> [SOURCE DATA]
---
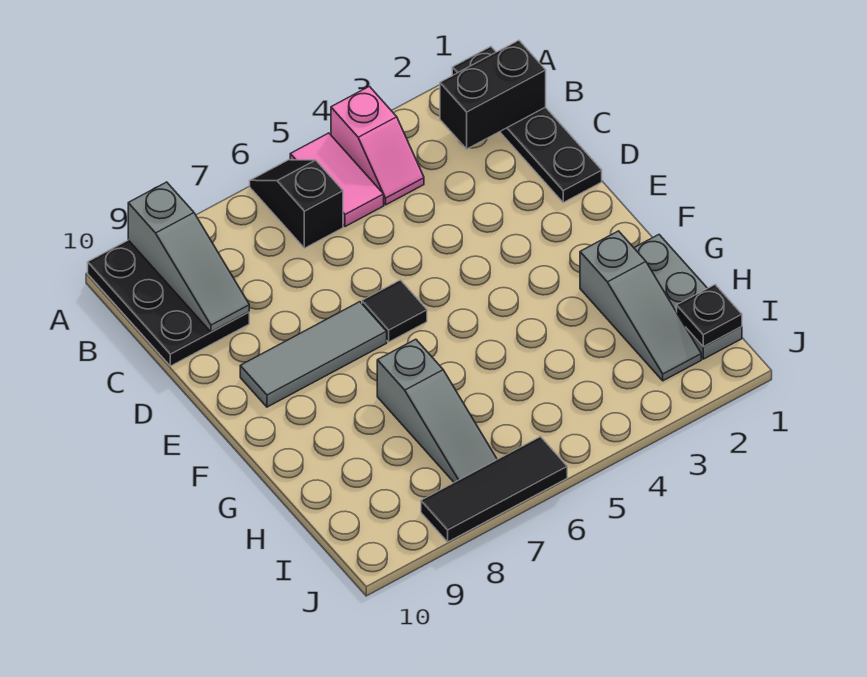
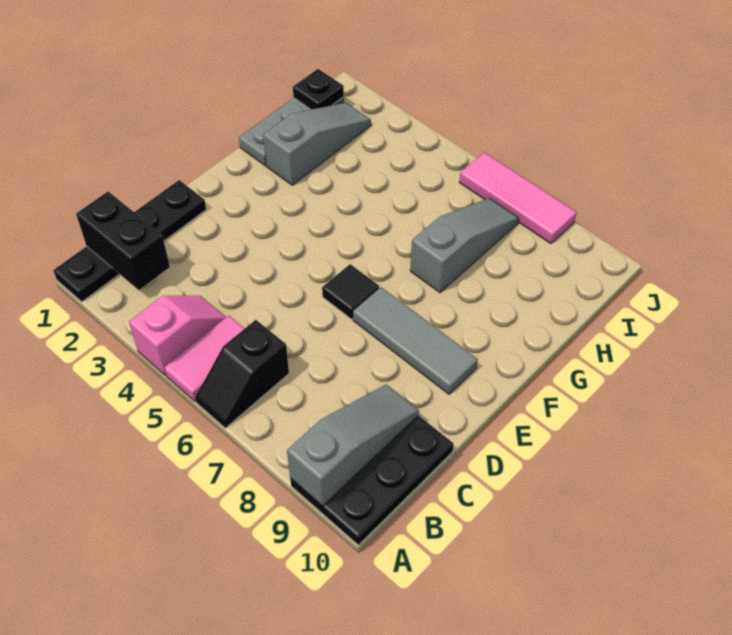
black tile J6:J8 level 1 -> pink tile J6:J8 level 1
---
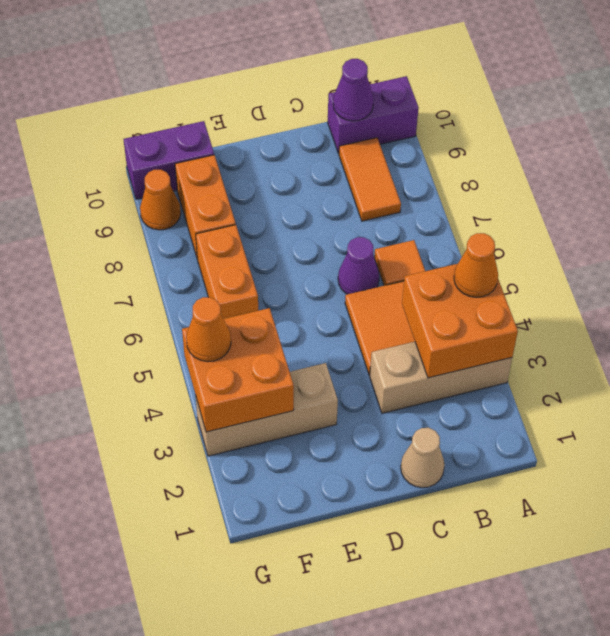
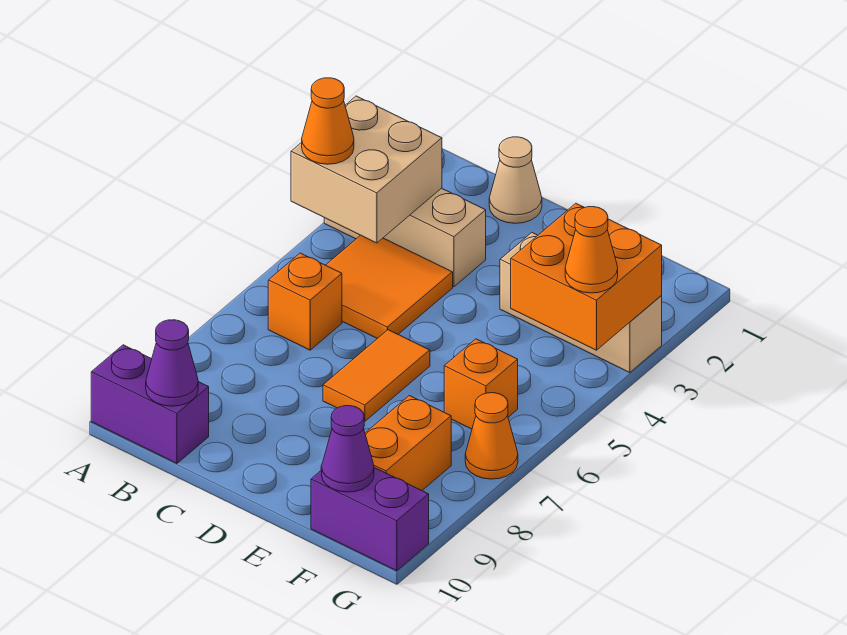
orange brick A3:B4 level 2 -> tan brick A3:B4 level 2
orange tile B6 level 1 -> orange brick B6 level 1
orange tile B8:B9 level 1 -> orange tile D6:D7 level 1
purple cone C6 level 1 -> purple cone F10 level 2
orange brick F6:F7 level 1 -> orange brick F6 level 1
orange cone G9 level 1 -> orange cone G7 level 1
---
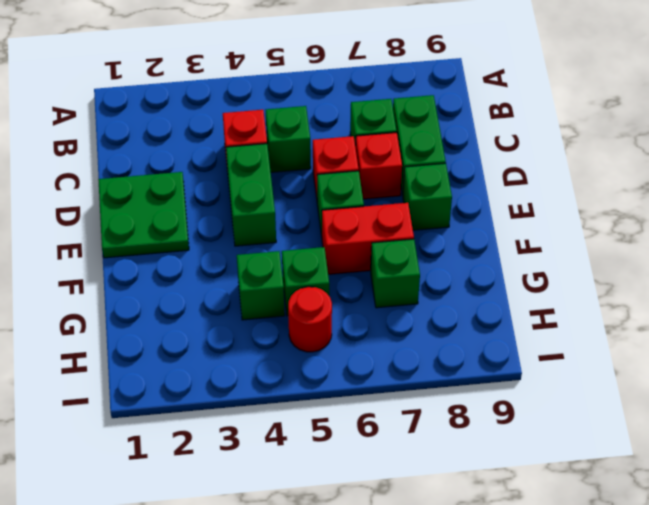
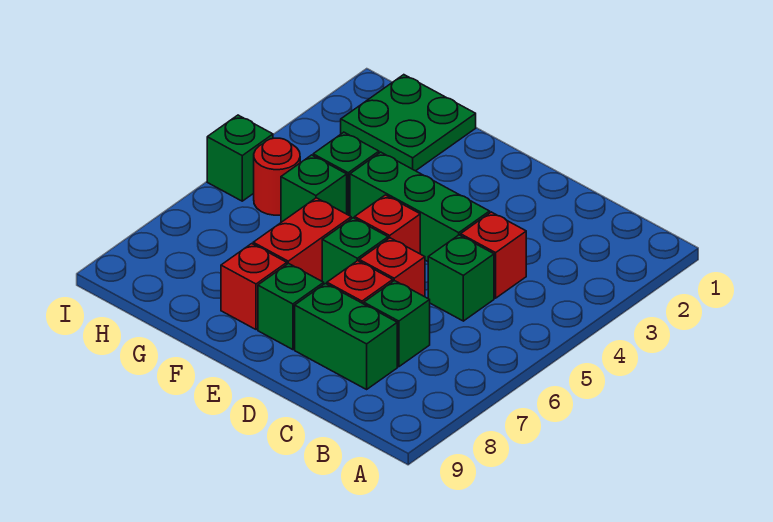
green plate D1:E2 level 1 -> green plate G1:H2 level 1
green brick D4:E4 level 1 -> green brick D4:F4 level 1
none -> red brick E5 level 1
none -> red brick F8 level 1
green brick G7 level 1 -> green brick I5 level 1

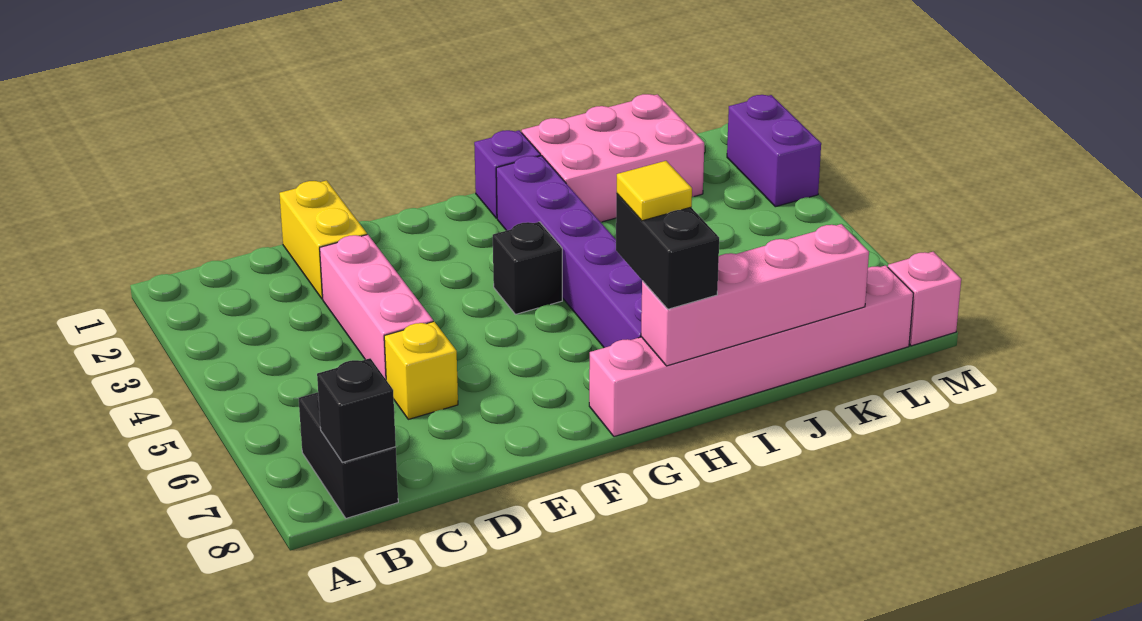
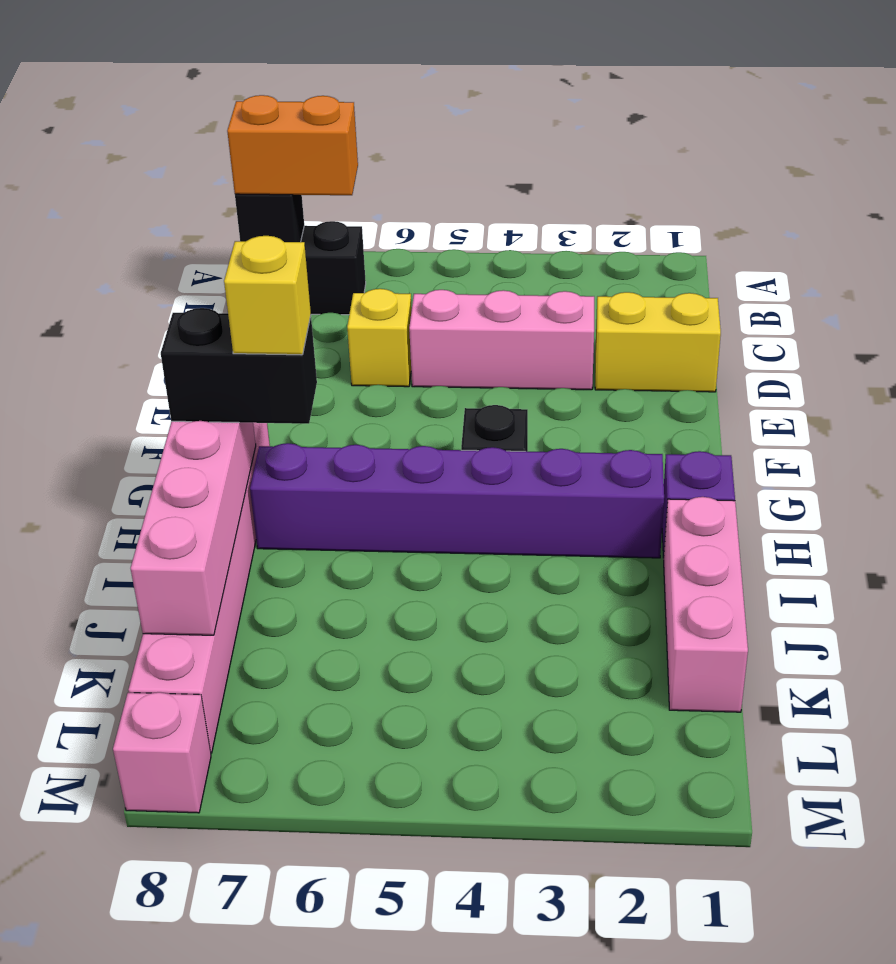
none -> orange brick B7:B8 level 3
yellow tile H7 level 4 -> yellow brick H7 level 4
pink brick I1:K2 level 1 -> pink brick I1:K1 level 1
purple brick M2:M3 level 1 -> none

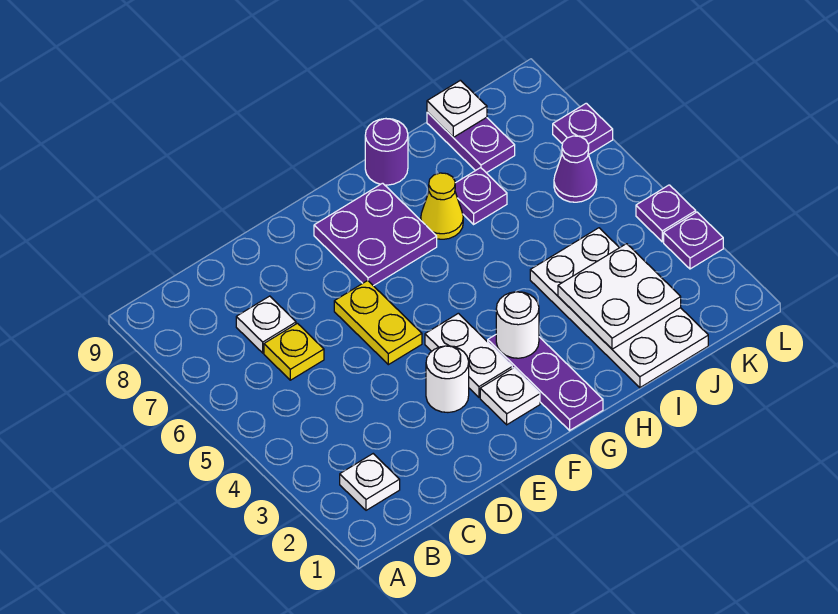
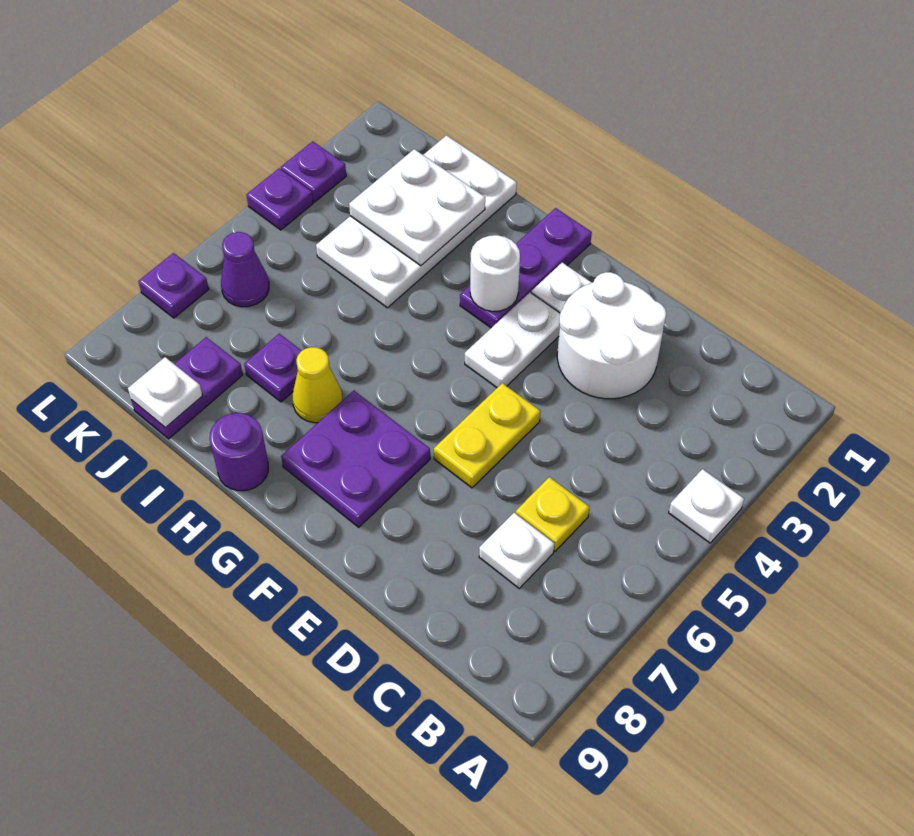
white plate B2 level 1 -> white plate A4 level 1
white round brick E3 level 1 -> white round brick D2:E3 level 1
---
> [BRIEF]
I'd like the lines above repeated exactly, from the one that contains "none -> red brick E5 level 1" through the one that contains "white round brick E3", with no pictures.

> [WORKED SOLUTION]
none -> red brick E5 level 1
none -> red brick F8 level 1
green brick G7 level 1 -> green brick I5 level 1

none -> orange brick B7:B8 level 3
yellow tile H7 level 4 -> yellow brick H7 level 4
pink brick I1:K2 level 1 -> pink brick I1:K1 level 1
purple brick M2:M3 level 1 -> none

white plate B2 level 1 -> white plate A4 level 1
white round brick E3 level 1 -> white round brick D2:E3 level 1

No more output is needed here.